Repeat all the records exactly, omitting pictures.
:: Data excerpts ::
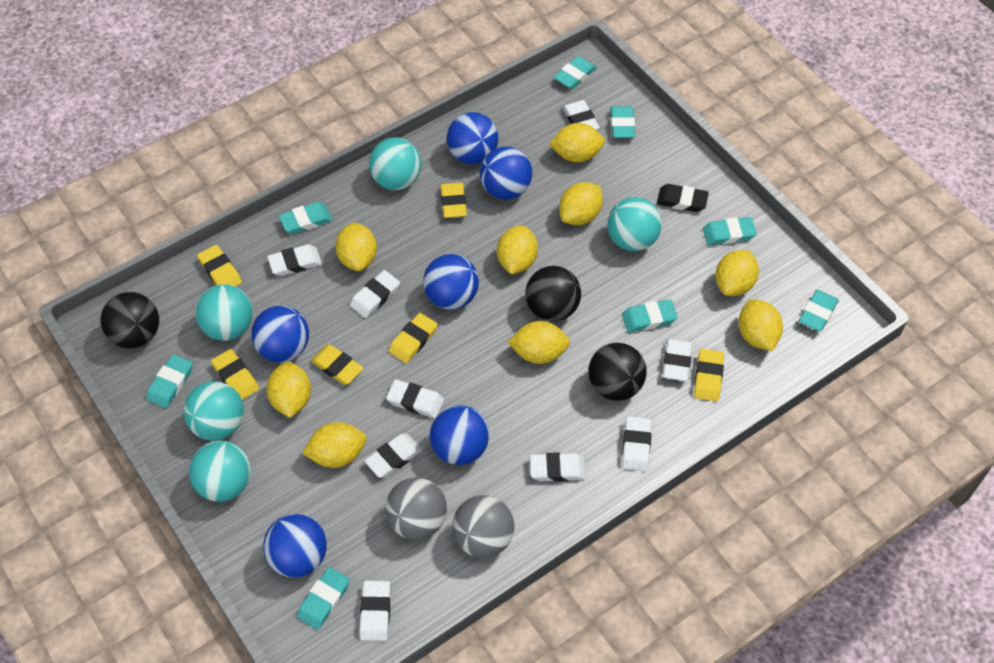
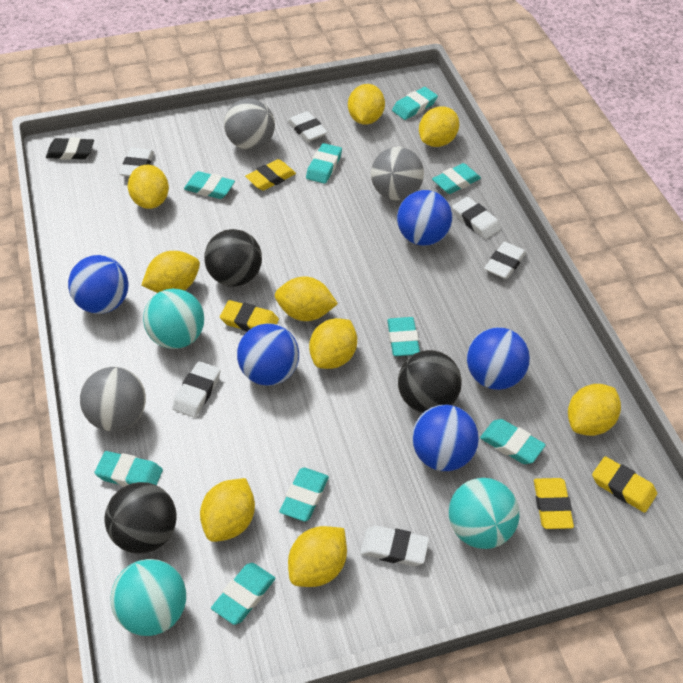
blue ball: 6 -> 5
grey ball: 2 -> 3
turquoise ball: 5 -> 3
turquoise eraser: 8 -> 9
white eraser: 9 -> 6
yellow eraser: 6 -> 4

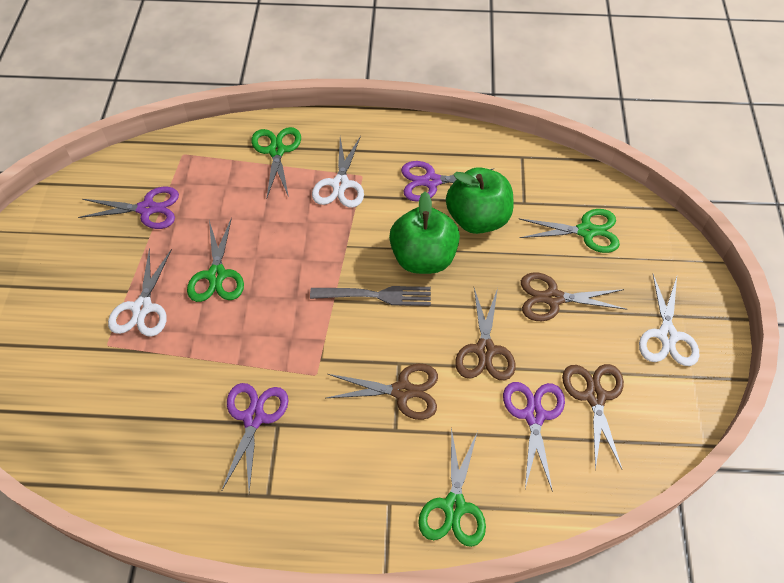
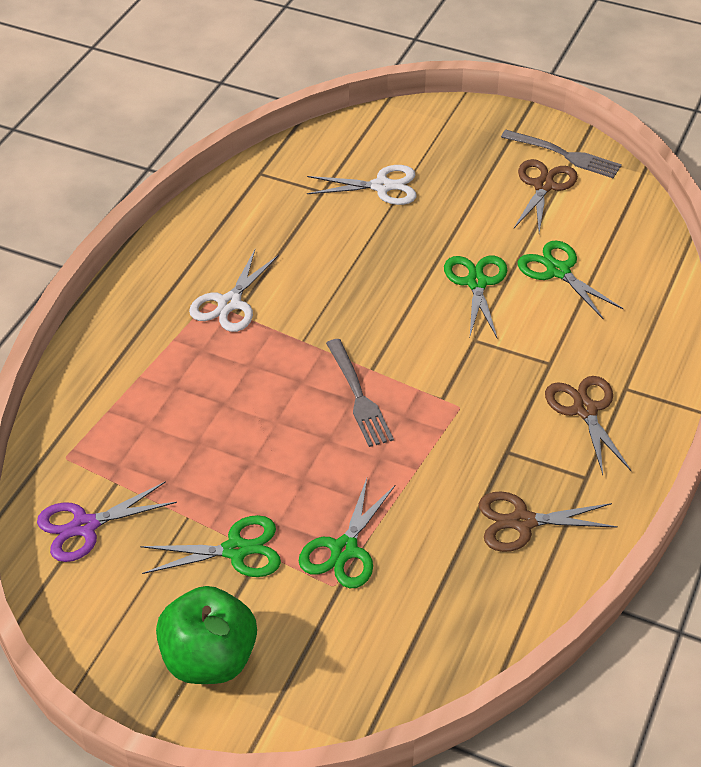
brown scissors: 4 -> 3
green apple: 2 -> 1
grey fork: 1 -> 2
purple scissors: 4 -> 1
white scissors: 3 -> 2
:::
**Your solution:**
blue ball: 6 -> 5
grey ball: 2 -> 3
turquoise ball: 5 -> 3
turquoise eraser: 8 -> 9
white eraser: 9 -> 6
yellow eraser: 6 -> 4

brown scissors: 4 -> 3
green apple: 2 -> 1
grey fork: 1 -> 2
purple scissors: 4 -> 1
white scissors: 3 -> 2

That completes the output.